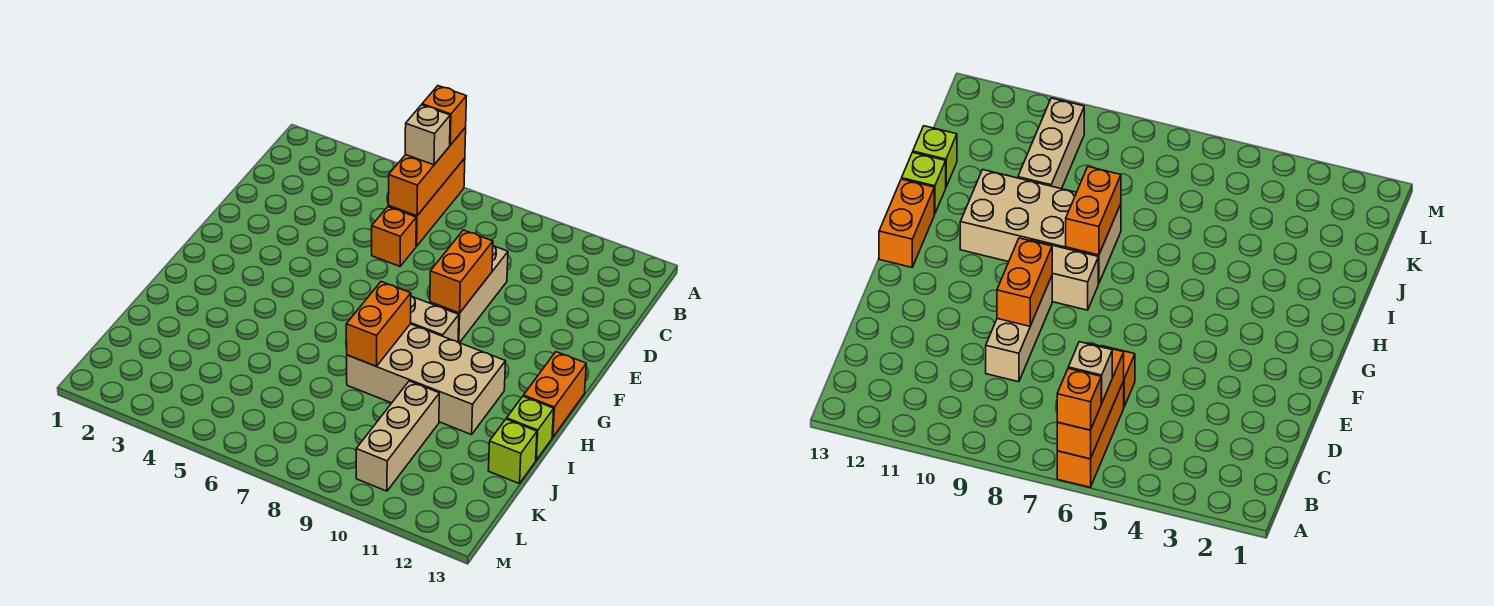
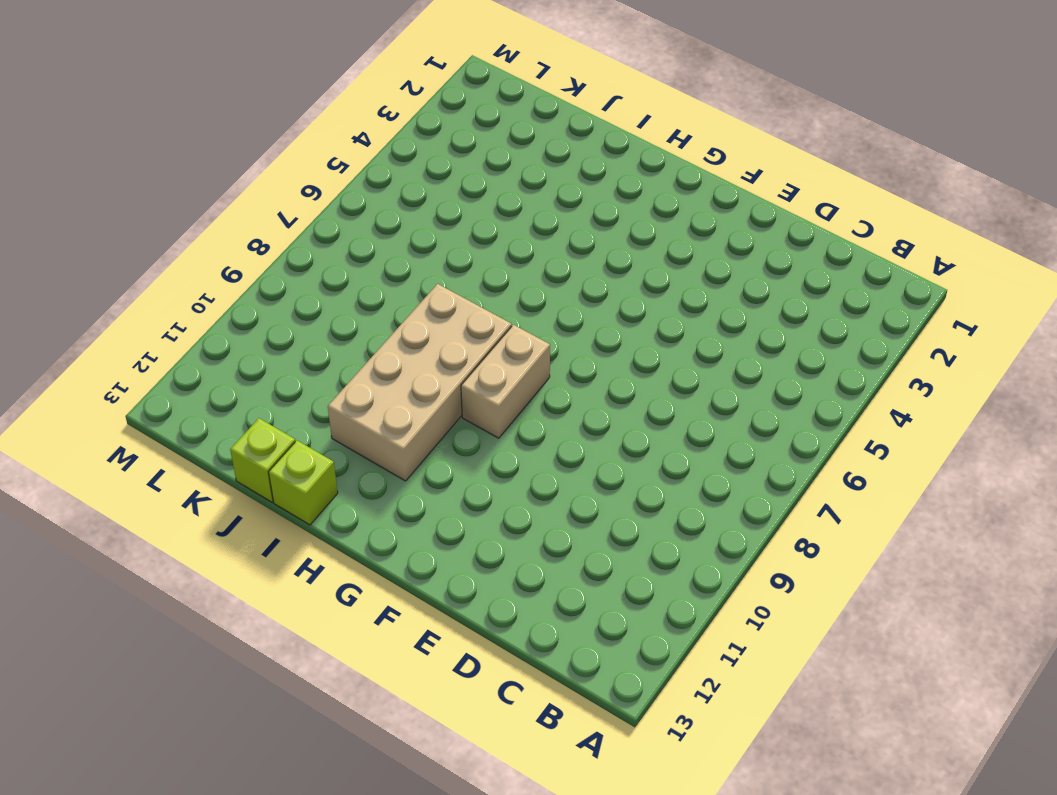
none -> orange brick A6:C6 level 1
none -> orange brick D6 level 1
none -> tan brick D9:F9 level 1

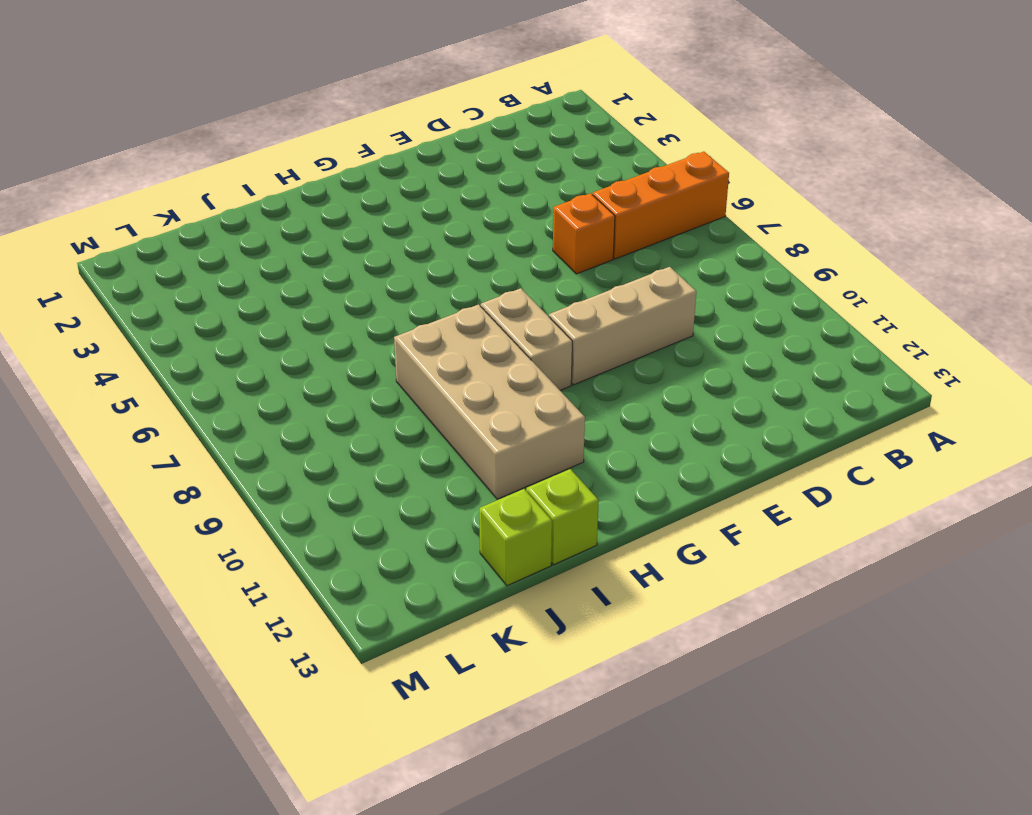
none -> orange brick G13:H13 level 1
none -> tan brick J10:L10 level 1
none -> orange brick A6:C6 level 2

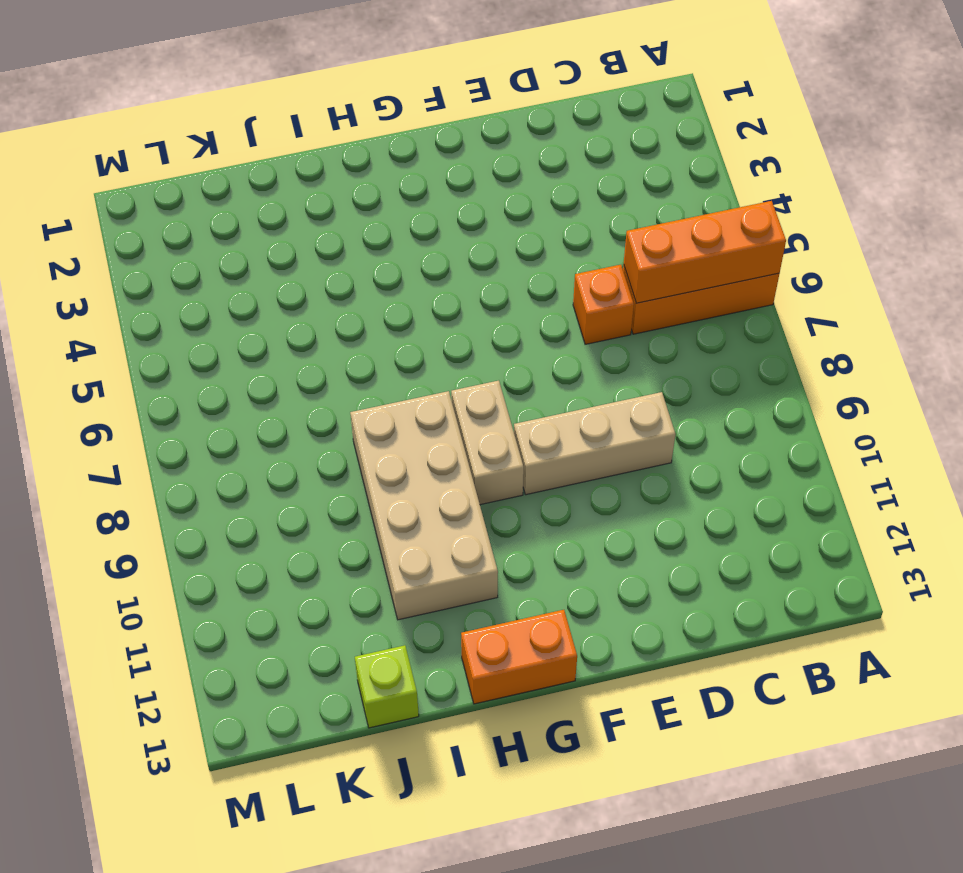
none -> lime brick I13 level 1
none -> tan brick J10:L10 level 1
none -> orange brick E9:F9 level 2

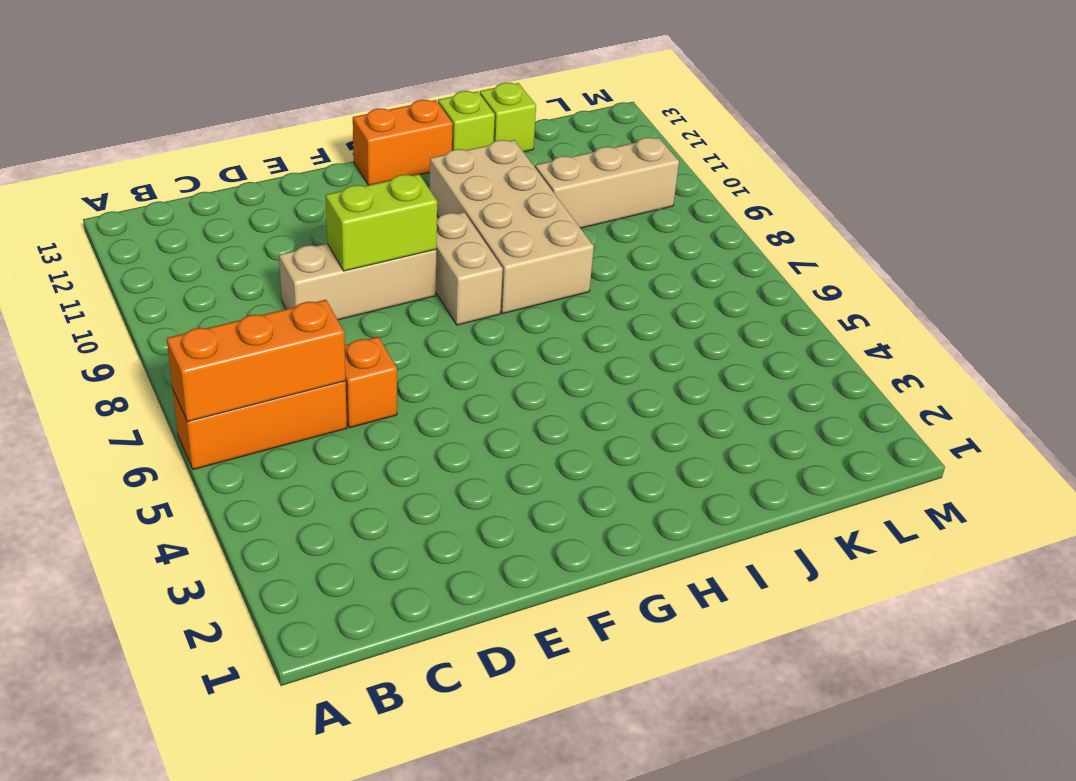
lime brick E9:F9 level 2 -> orange brick E9:F9 level 2
none -> orange brick H8:I8 level 2
none -> orange brick A6 level 3
none -> tan brick B6 level 3

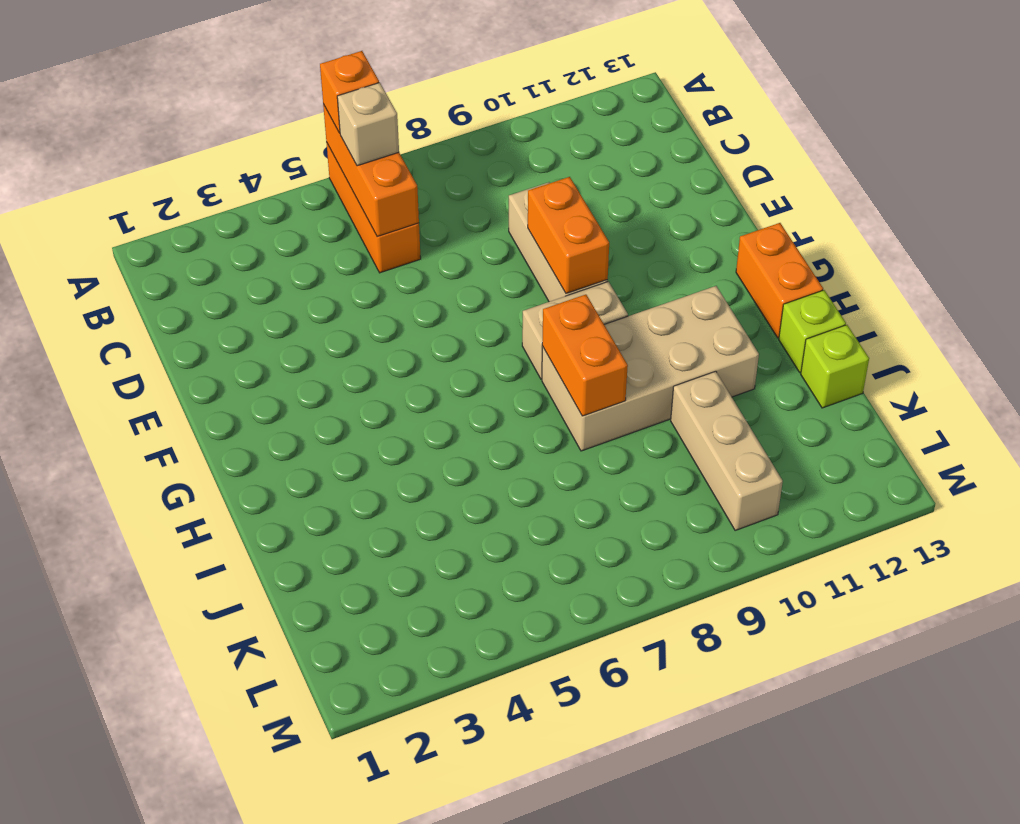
none -> orange brick D6 level 1

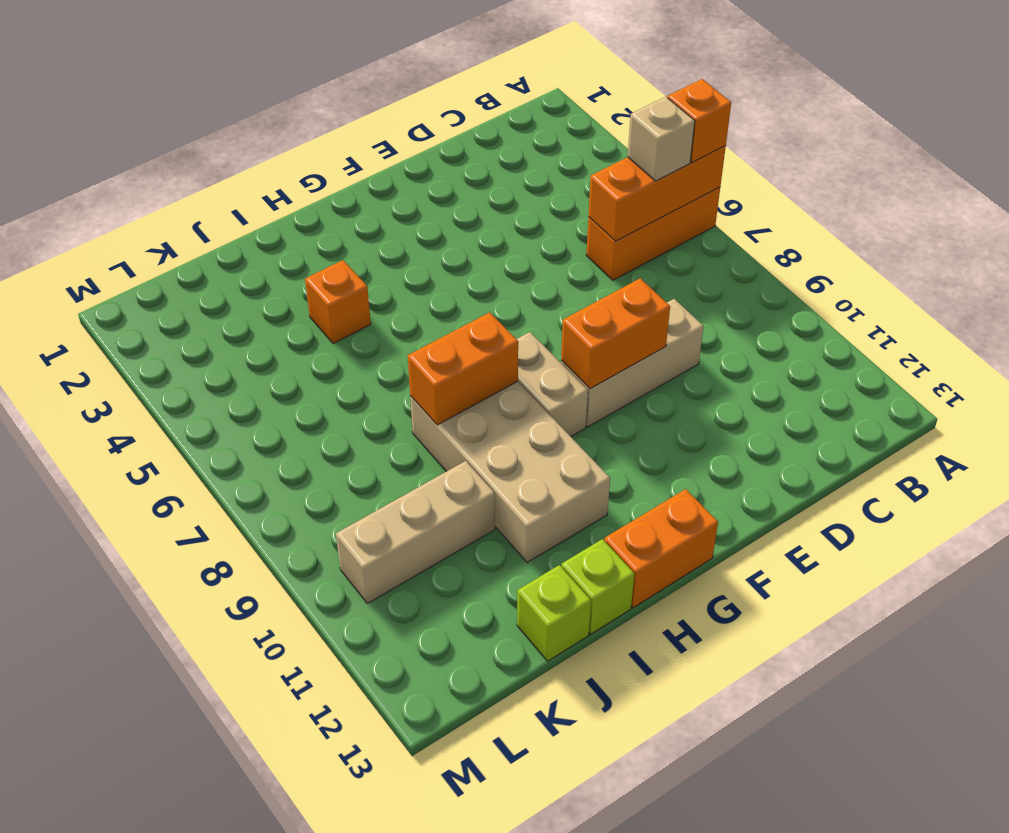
orange brick I4 level 1 -> orange brick D6 level 1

DESCRIPTION OF THE TASK:
Print every entry exactly; omit the pictures.

EXPECTED ANSWER:
none -> orange brick A6:C6 level 1
none -> orange brick D6 level 1
none -> tan brick D9:F9 level 1

none -> orange brick G13:H13 level 1
none -> tan brick J10:L10 level 1
none -> orange brick A6:C6 level 2

none -> lime brick I13 level 1
none -> tan brick J10:L10 level 1
none -> orange brick E9:F9 level 2

lime brick E9:F9 level 2 -> orange brick E9:F9 level 2
none -> orange brick H8:I8 level 2
none -> orange brick A6 level 3
none -> tan brick B6 level 3

none -> orange brick D6 level 1

orange brick I4 level 1 -> orange brick D6 level 1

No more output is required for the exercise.